= What the exercise asks =
Find the lines in the entries that follow where the word "none" occurs, and state how many there are, with no other words.

Extracted records:
___

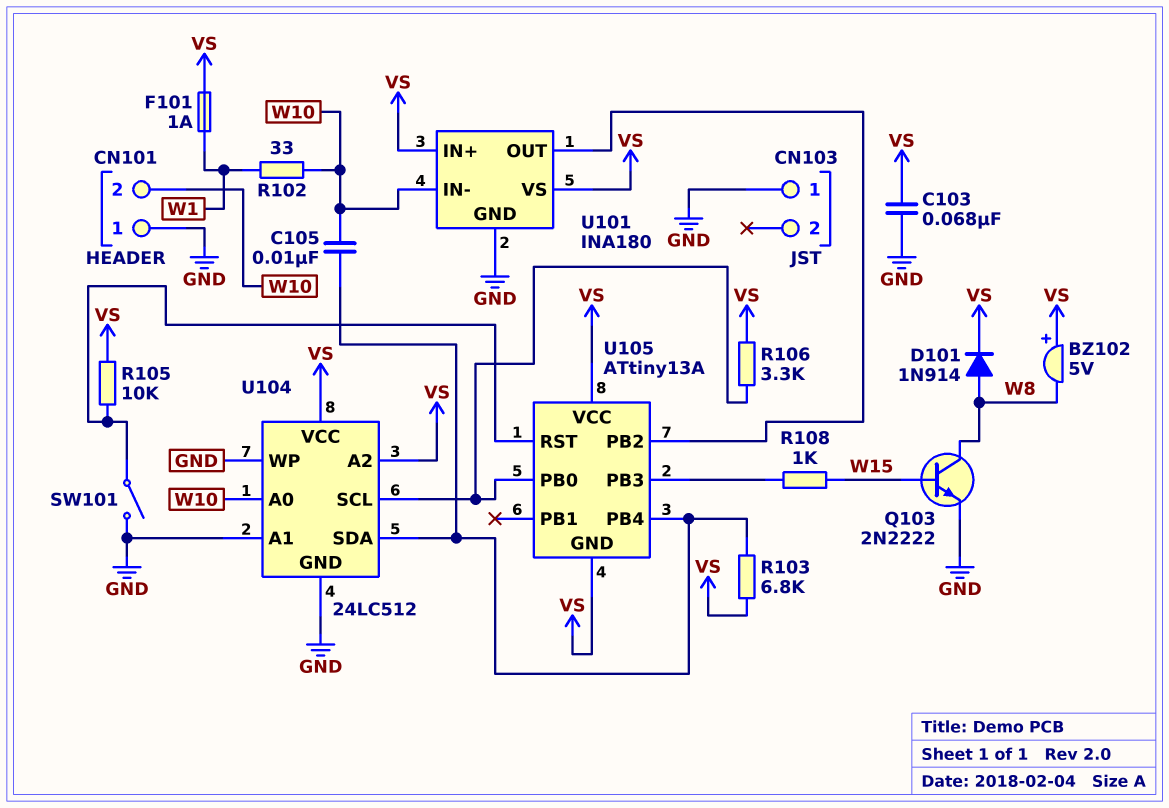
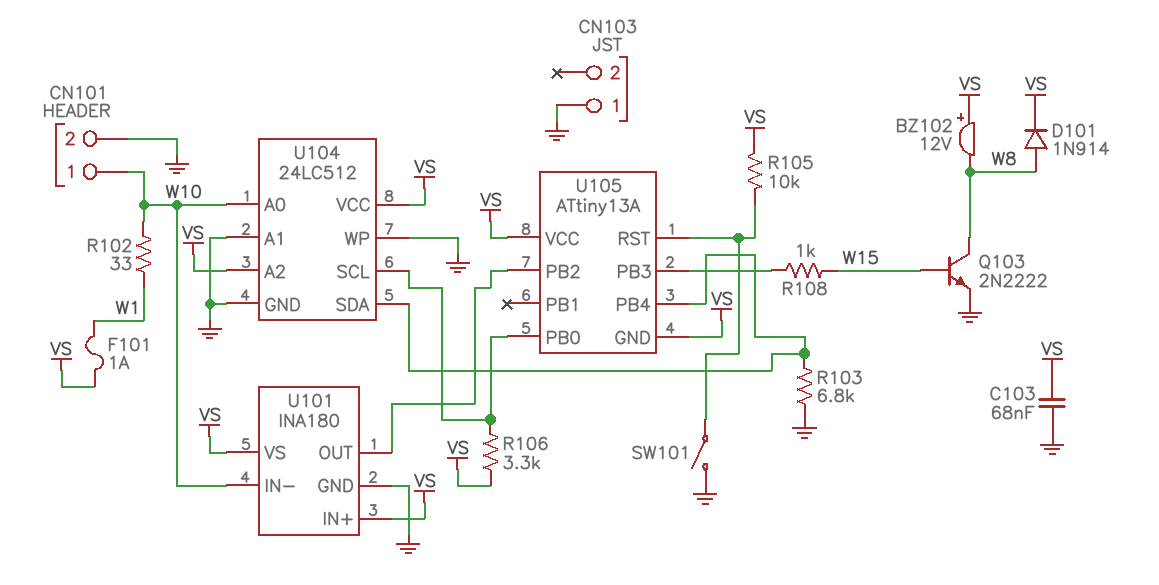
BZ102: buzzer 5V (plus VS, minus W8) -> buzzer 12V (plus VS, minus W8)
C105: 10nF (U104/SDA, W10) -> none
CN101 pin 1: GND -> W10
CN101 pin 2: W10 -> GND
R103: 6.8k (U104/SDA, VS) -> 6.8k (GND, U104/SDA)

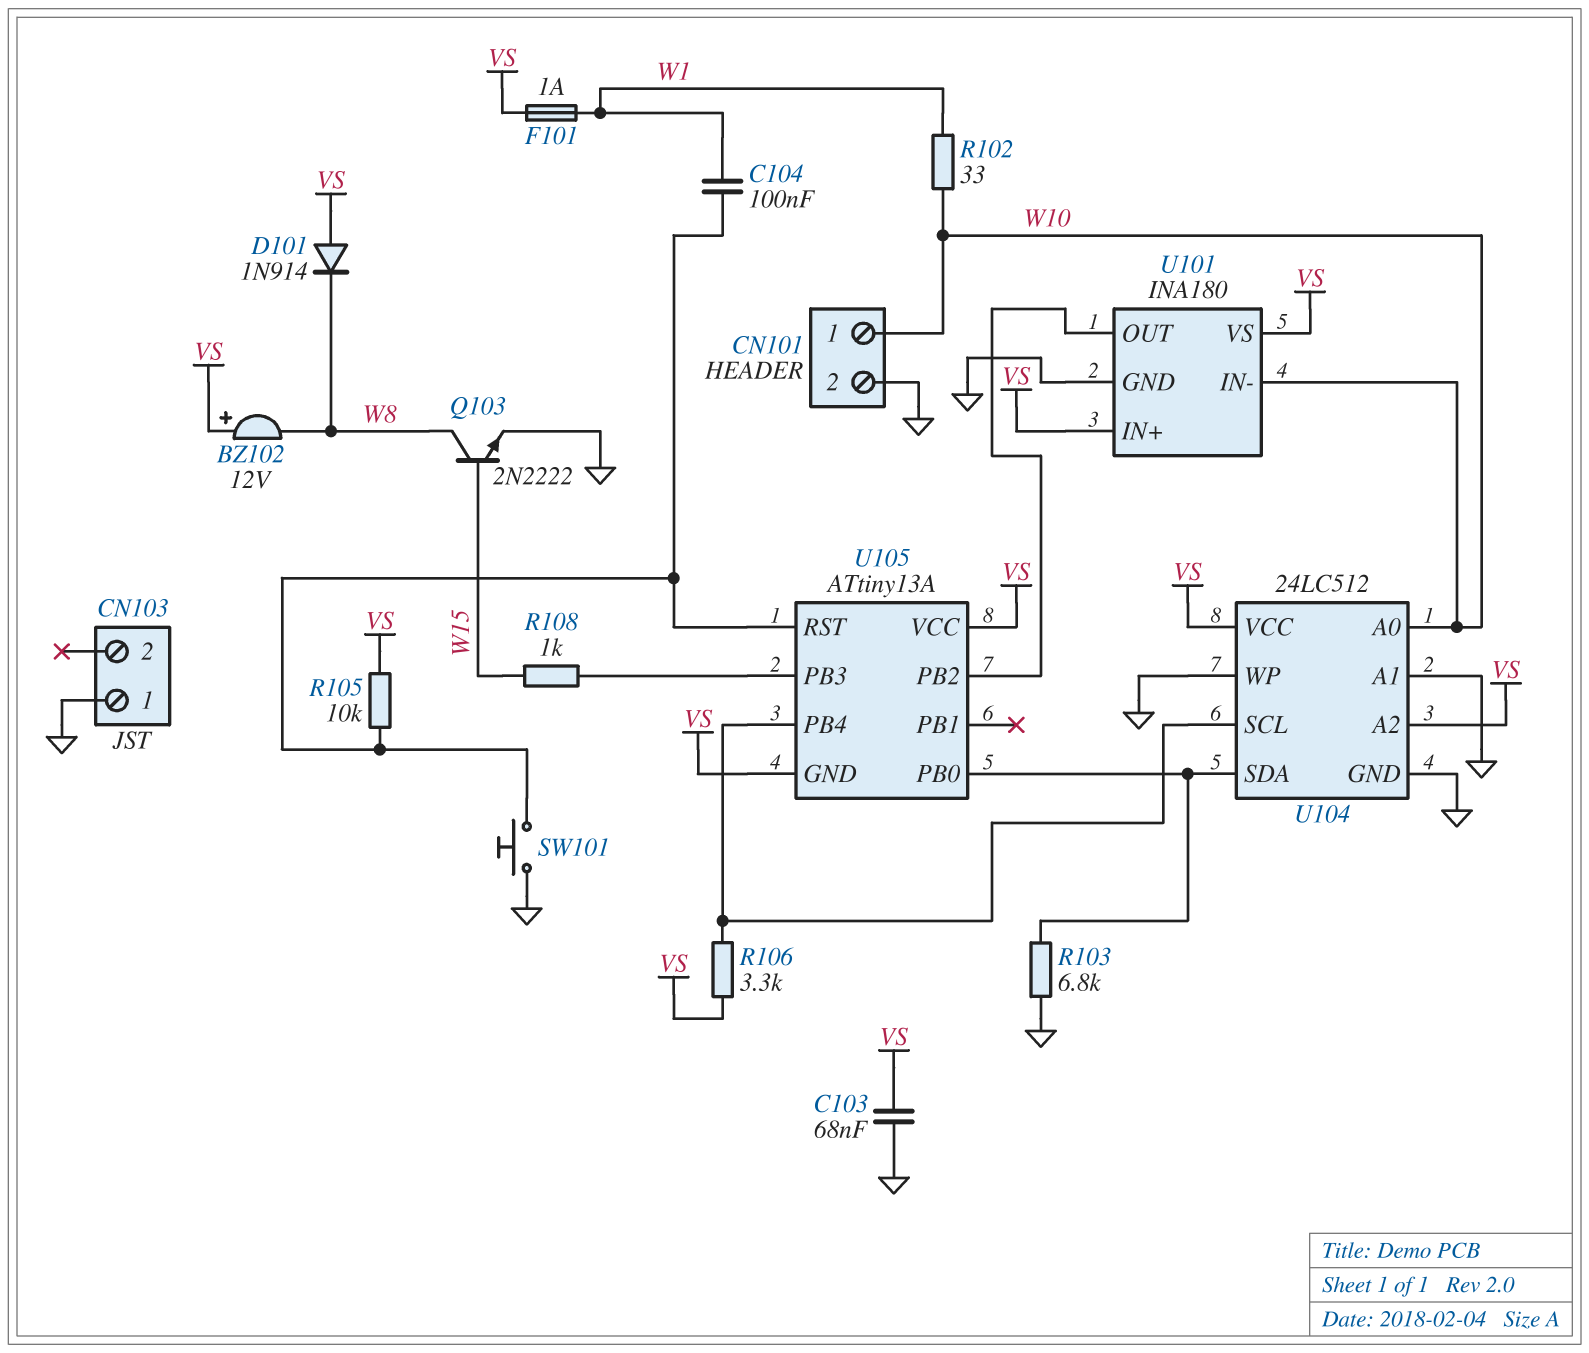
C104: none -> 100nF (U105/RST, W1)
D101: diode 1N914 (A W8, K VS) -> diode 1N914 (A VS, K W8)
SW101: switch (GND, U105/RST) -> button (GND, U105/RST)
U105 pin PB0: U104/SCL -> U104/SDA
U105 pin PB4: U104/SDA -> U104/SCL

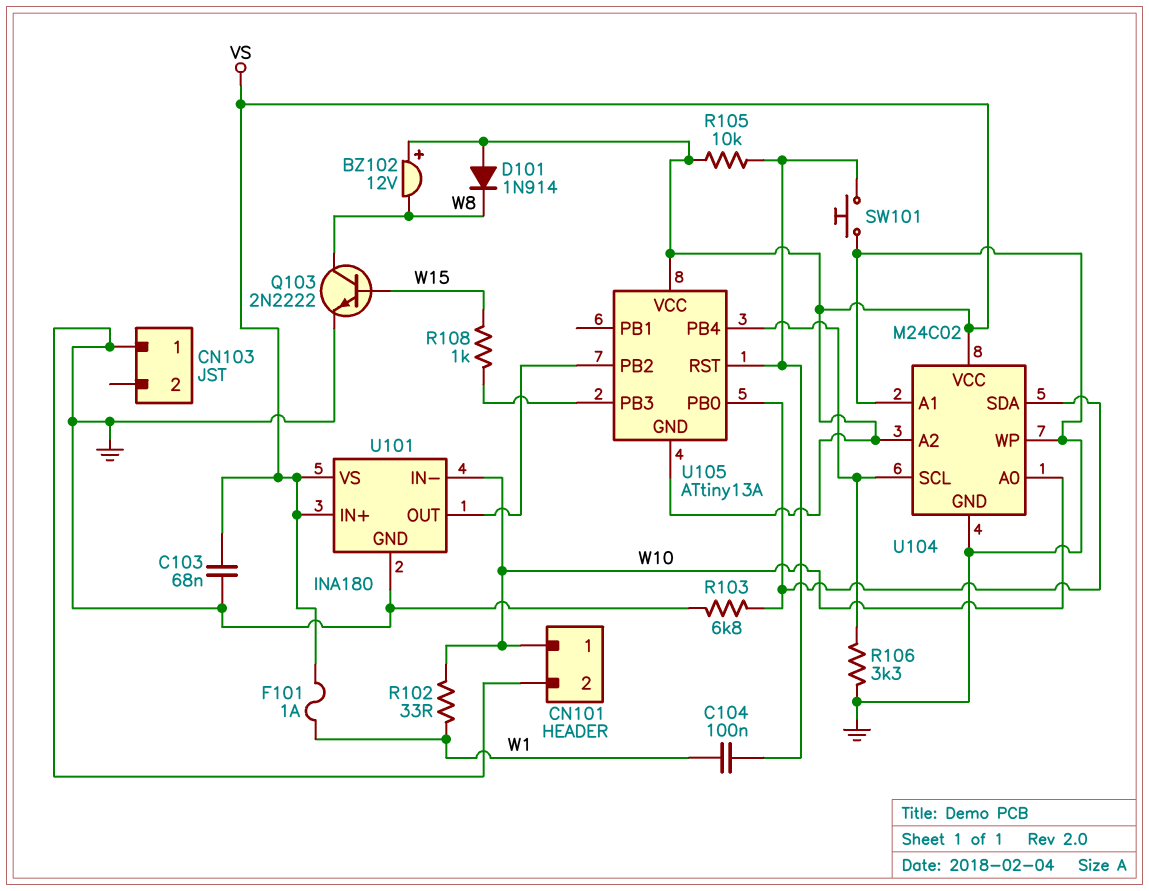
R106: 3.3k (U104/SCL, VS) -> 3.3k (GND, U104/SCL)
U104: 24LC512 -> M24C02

___

= Task solution =
2